- [Exercise details]: Please restate the data that follows word for word, with the pictures left out.

--- Records supplied ---

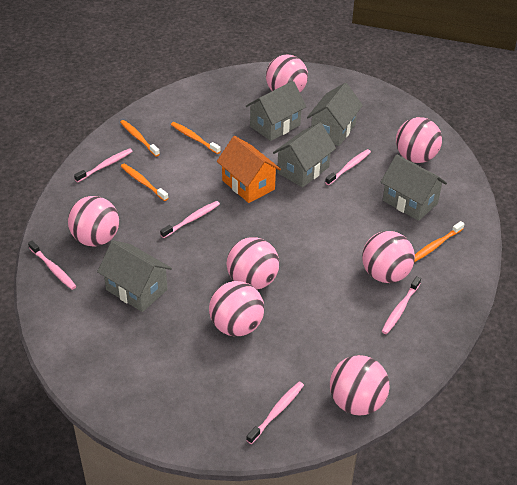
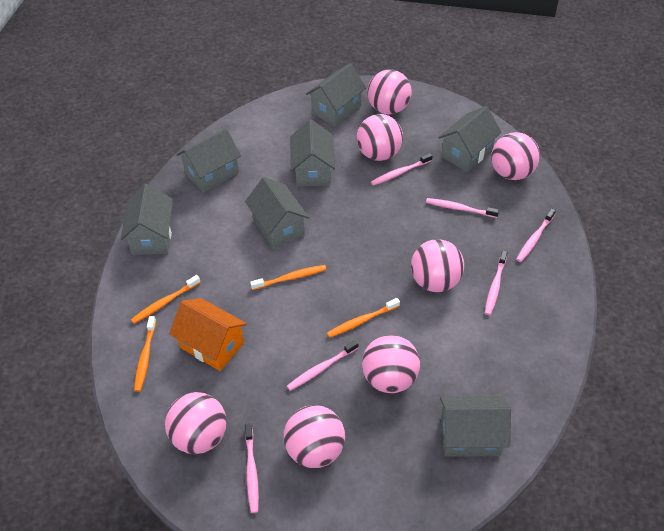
grey house: 5 -> 7

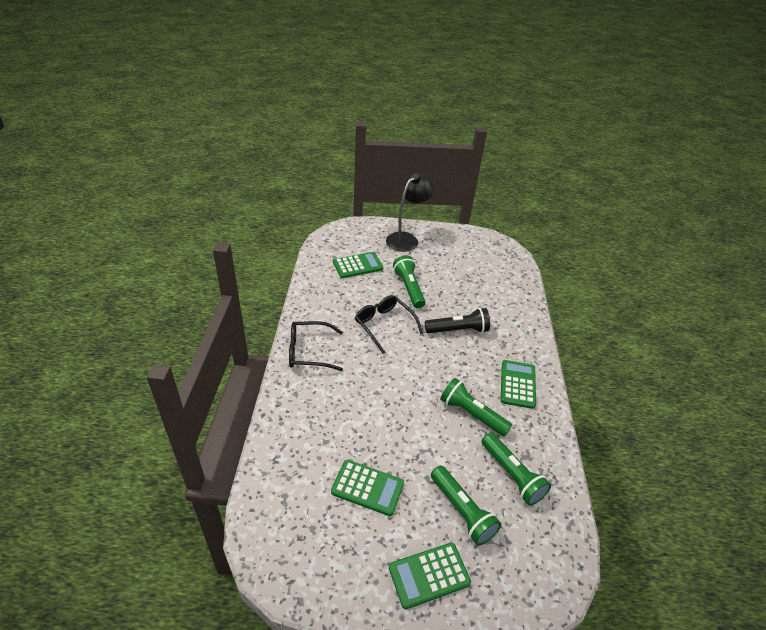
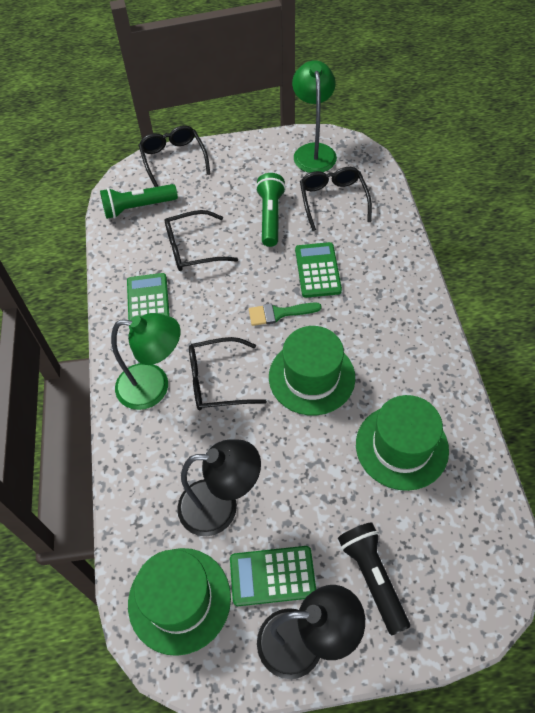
black glasses: 2 -> 4
black lamp: 1 -> 2
green brush: 0 -> 1
green calculator: 4 -> 3
green flashlight: 4 -> 2
green hat: 0 -> 3
green lamp: 0 -> 2

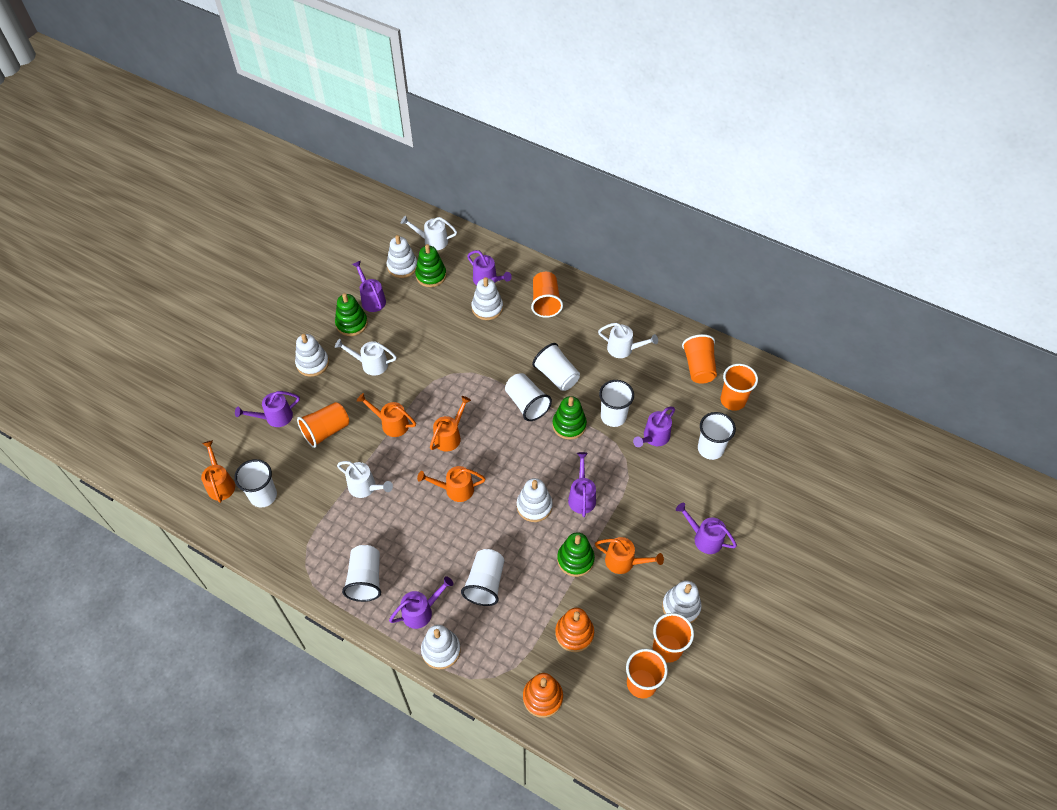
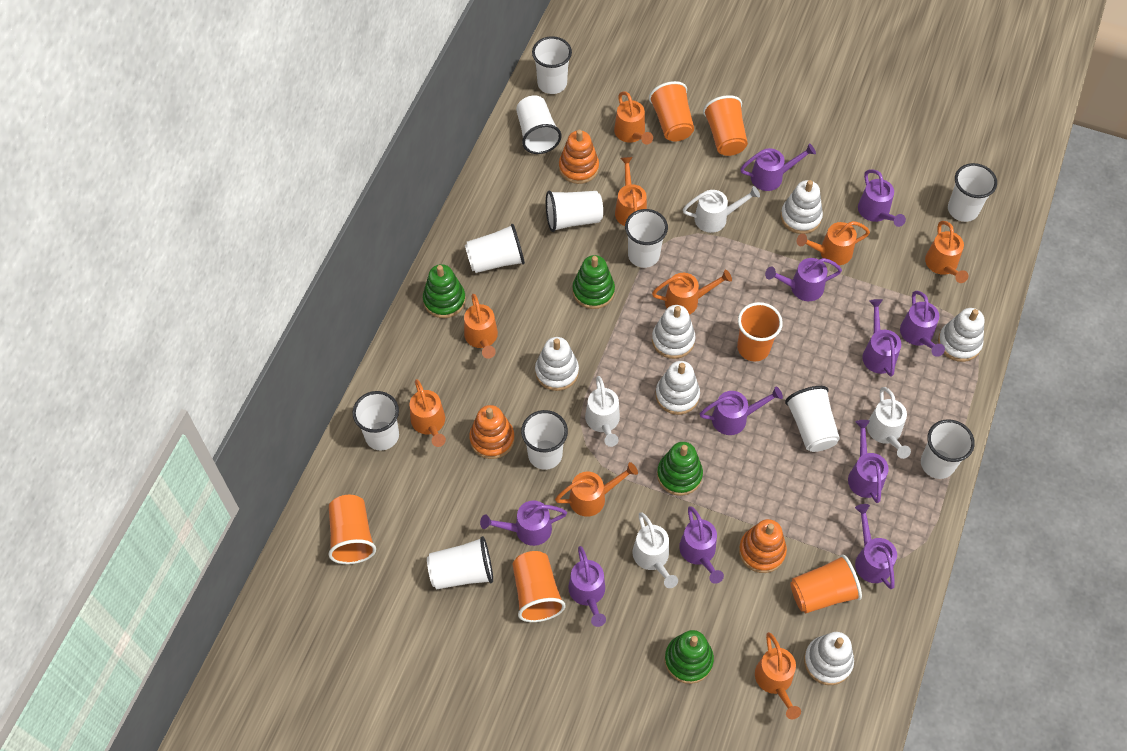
orange stacking toy: 2 -> 3
orange watering can: 5 -> 9
purple watering can: 7 -> 11
white cup: 7 -> 11

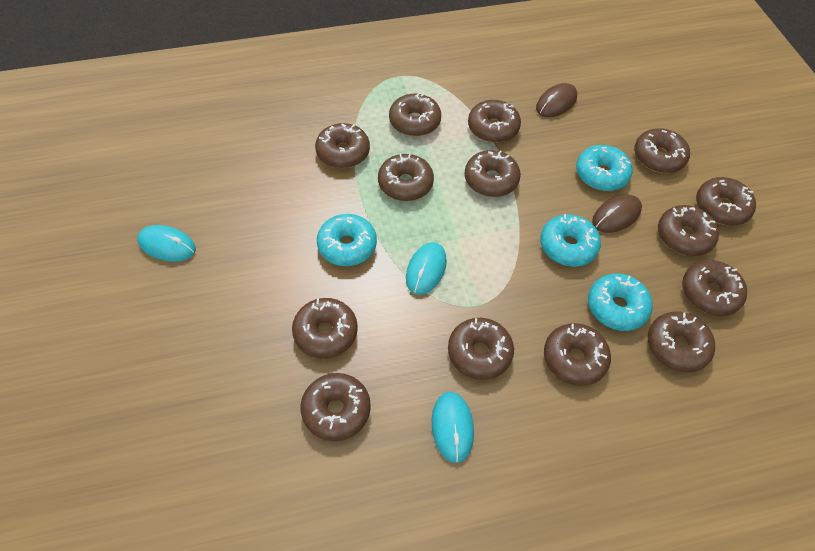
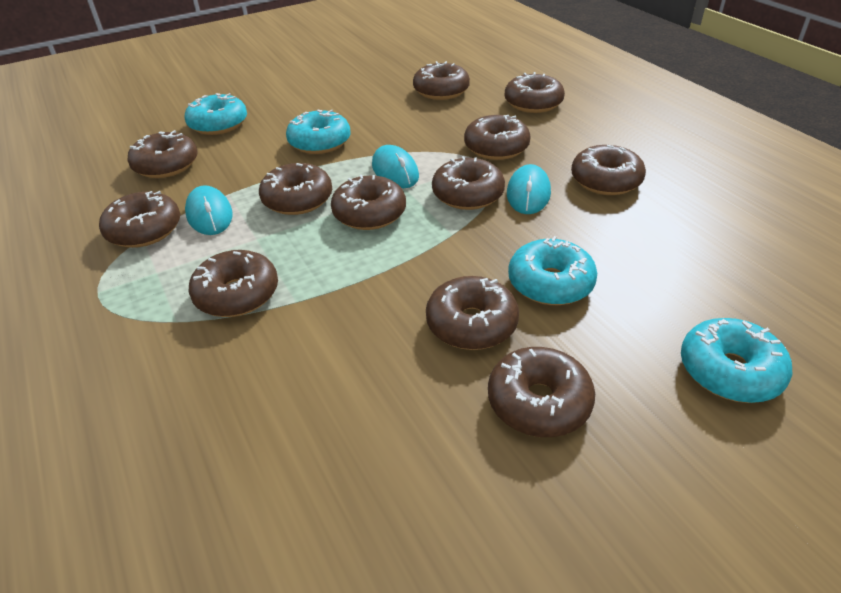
brown donut: 14 -> 12
brown mouse: 2 -> 0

---

- [Response for this exercise]:
grey house: 5 -> 7

black glasses: 2 -> 4
black lamp: 1 -> 2
green brush: 0 -> 1
green calculator: 4 -> 3
green flashlight: 4 -> 2
green hat: 0 -> 3
green lamp: 0 -> 2

orange stacking toy: 2 -> 3
orange watering can: 5 -> 9
purple watering can: 7 -> 11
white cup: 7 -> 11

brown donut: 14 -> 12
brown mouse: 2 -> 0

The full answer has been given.